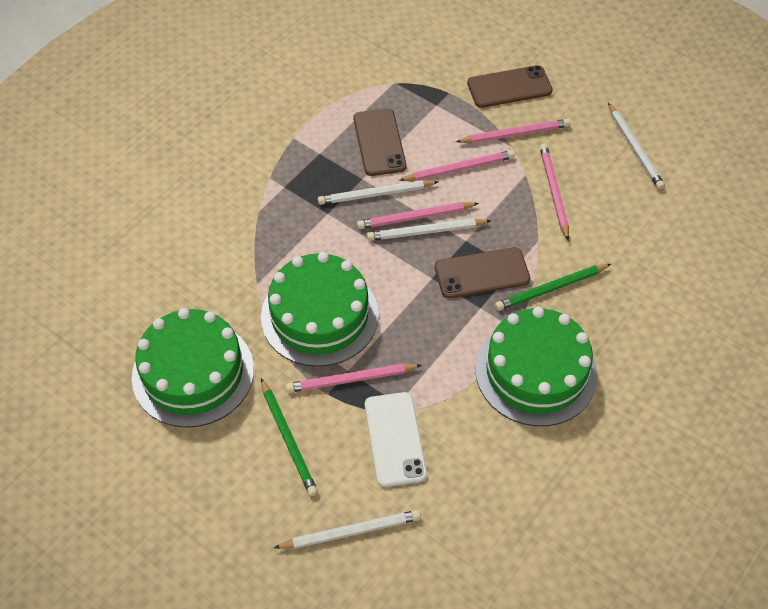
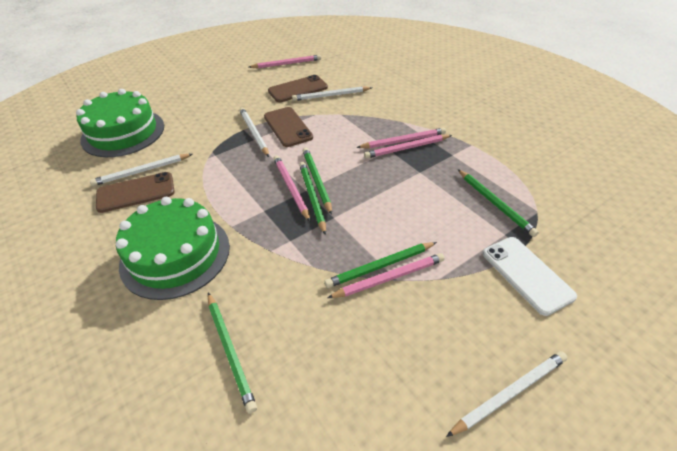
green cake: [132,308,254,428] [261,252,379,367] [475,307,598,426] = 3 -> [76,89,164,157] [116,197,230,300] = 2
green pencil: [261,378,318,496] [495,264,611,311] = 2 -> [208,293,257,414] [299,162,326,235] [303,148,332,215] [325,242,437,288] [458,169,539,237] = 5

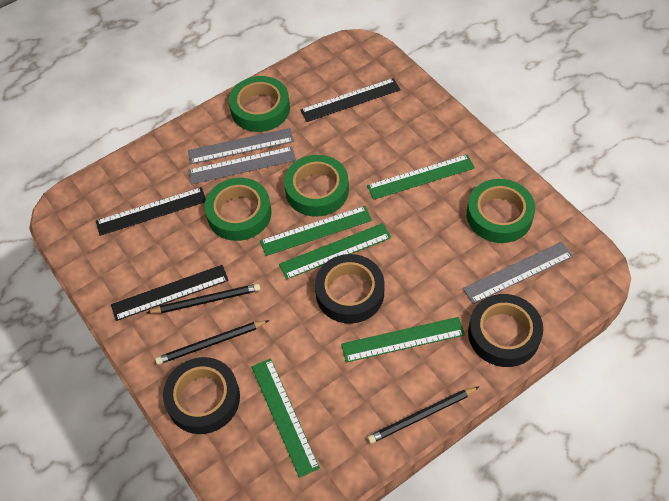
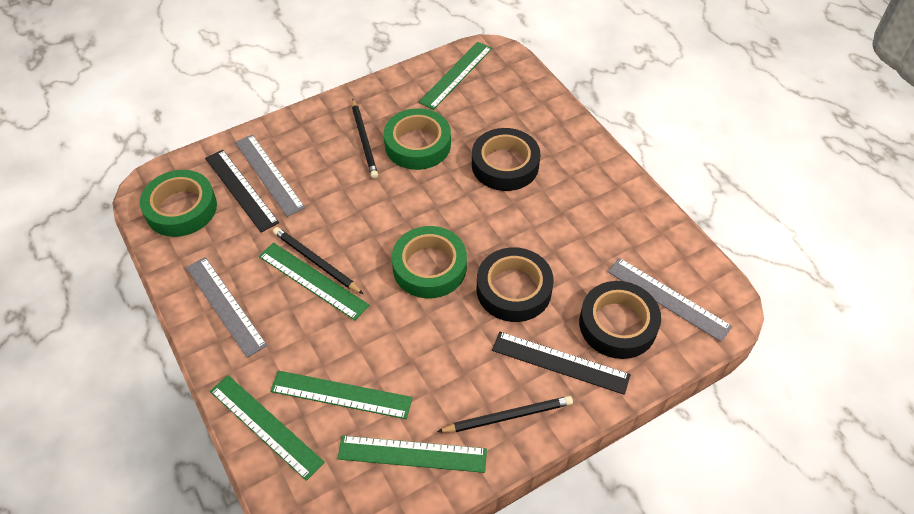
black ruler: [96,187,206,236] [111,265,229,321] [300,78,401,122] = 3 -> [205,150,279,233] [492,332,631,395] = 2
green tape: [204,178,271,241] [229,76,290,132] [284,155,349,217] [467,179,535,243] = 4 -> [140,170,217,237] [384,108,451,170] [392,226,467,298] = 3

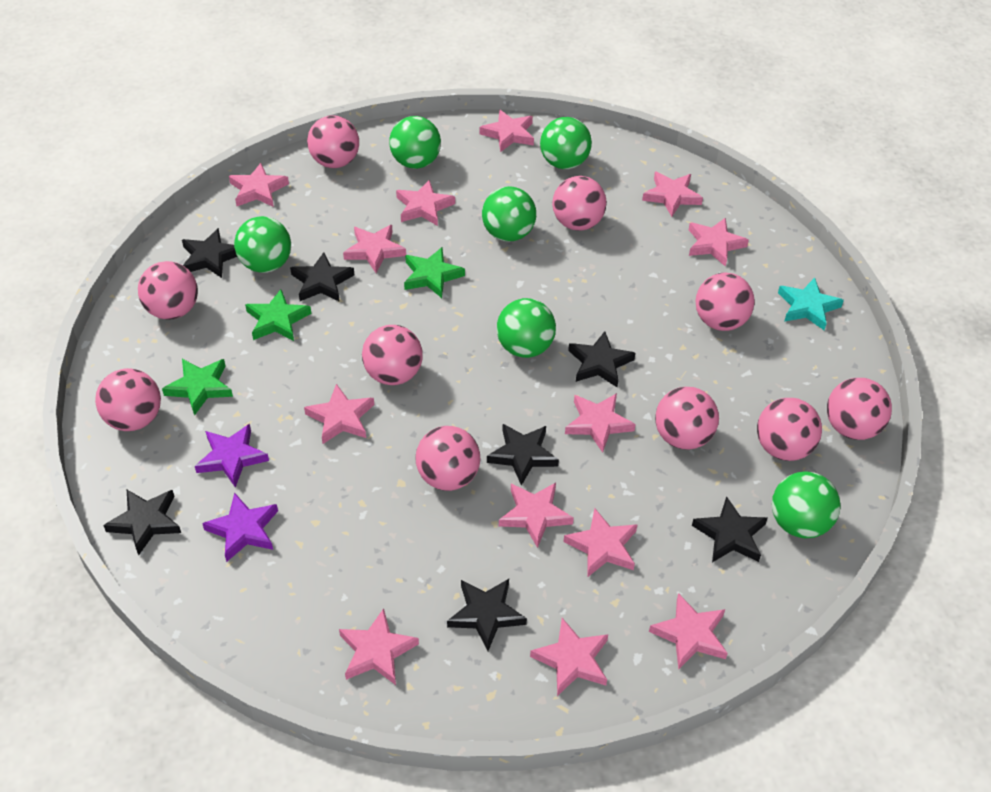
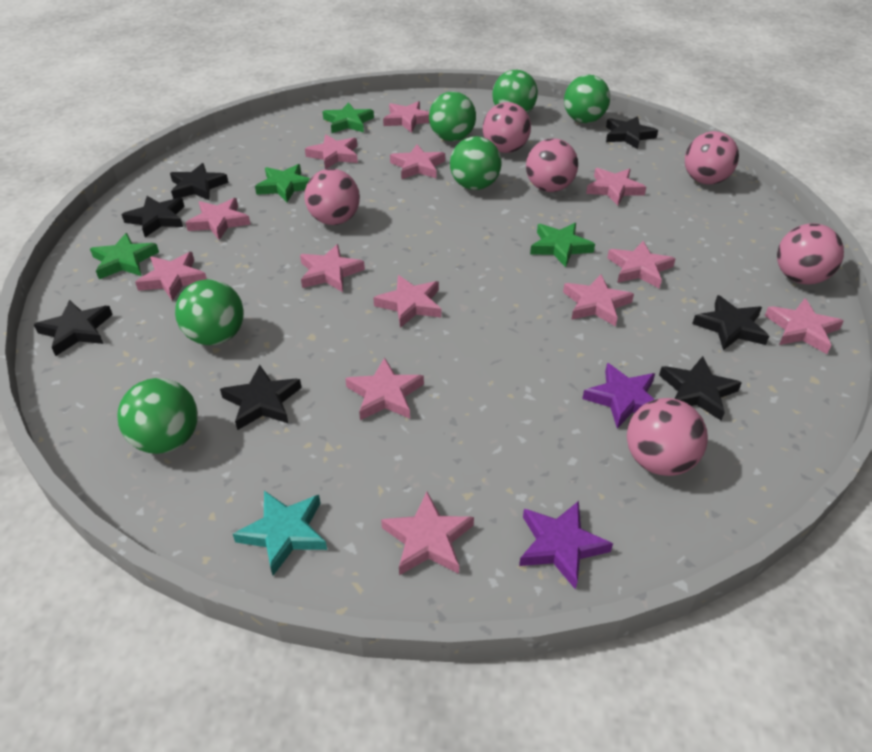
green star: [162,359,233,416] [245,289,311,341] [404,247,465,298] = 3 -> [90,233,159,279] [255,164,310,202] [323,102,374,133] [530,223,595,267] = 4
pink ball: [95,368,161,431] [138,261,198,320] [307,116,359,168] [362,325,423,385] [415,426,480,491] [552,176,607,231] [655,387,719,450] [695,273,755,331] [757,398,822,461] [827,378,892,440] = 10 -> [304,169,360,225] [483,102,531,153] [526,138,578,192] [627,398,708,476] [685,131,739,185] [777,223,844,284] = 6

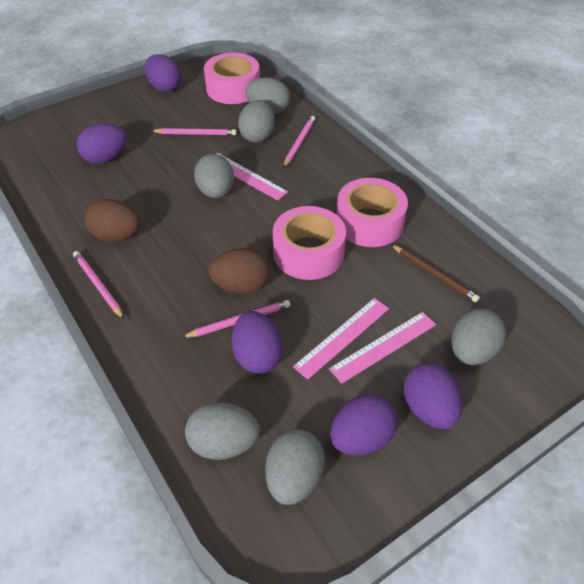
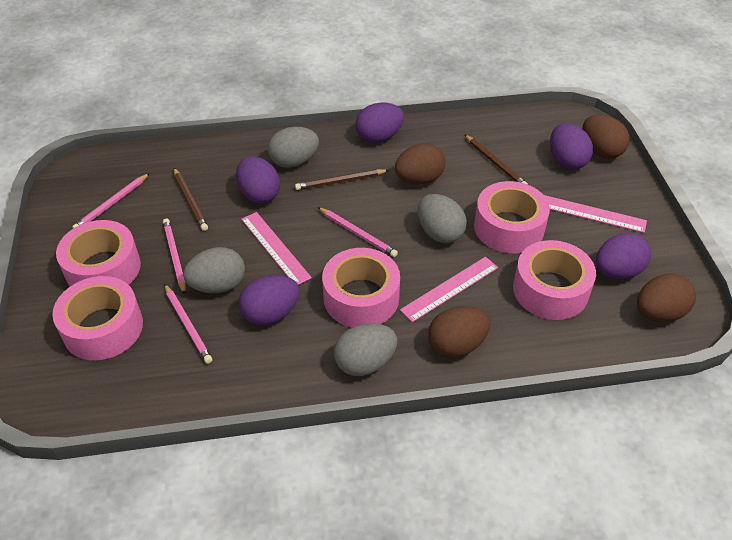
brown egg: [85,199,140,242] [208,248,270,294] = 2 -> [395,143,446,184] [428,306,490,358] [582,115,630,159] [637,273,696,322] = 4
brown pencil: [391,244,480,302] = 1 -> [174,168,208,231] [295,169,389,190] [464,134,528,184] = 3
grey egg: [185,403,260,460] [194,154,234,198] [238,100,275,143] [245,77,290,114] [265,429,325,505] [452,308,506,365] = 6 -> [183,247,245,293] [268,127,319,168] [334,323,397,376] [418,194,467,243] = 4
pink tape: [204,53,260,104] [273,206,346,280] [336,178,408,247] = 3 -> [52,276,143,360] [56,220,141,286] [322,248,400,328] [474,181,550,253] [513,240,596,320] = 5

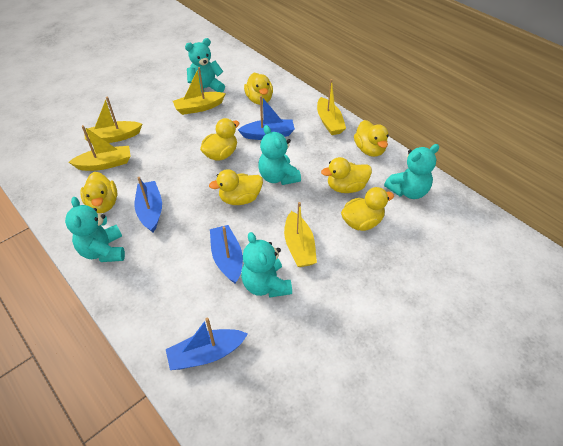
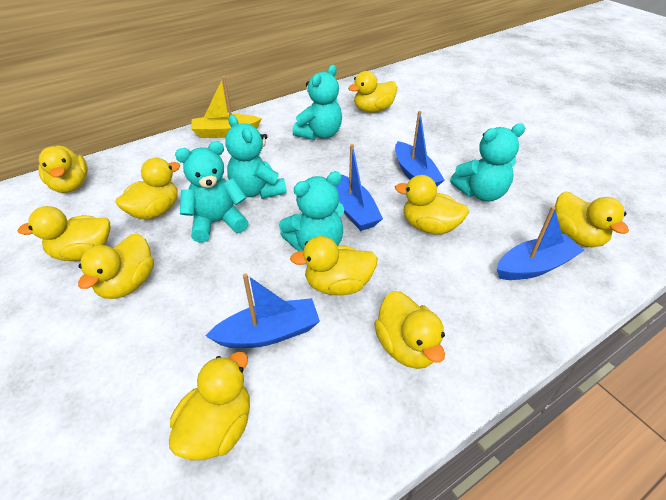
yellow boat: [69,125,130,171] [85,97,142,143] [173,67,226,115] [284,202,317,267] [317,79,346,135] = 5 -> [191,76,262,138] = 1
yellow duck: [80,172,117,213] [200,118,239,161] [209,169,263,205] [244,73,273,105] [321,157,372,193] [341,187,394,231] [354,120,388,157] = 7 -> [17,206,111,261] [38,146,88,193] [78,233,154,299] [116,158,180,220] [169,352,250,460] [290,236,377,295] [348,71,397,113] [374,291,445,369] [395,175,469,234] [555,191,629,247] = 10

────────────────────────────────────────

Work request:
Could you repeat, exactly and with nothing else, the lines from the one containing "grey egg: [185,403,260,460]" through the last line of the records above, leaving out the pictures?

Written solution:
grey egg: [185,403,260,460] [194,154,234,198] [238,100,275,143] [245,77,290,114] [265,429,325,505] [452,308,506,365] = 6 -> [183,247,245,293] [268,127,319,168] [334,323,397,376] [418,194,467,243] = 4
pink tape: [204,53,260,104] [273,206,346,280] [336,178,408,247] = 3 -> [52,276,143,360] [56,220,141,286] [322,248,400,328] [474,181,550,253] [513,240,596,320] = 5

yellow boat: [69,125,130,171] [85,97,142,143] [173,67,226,115] [284,202,317,267] [317,79,346,135] = 5 -> [191,76,262,138] = 1
yellow duck: [80,172,117,213] [200,118,239,161] [209,169,263,205] [244,73,273,105] [321,157,372,193] [341,187,394,231] [354,120,388,157] = 7 -> [17,206,111,261] [38,146,88,193] [78,233,154,299] [116,158,180,220] [169,352,250,460] [290,236,377,295] [348,71,397,113] [374,291,445,369] [395,175,469,234] [555,191,629,247] = 10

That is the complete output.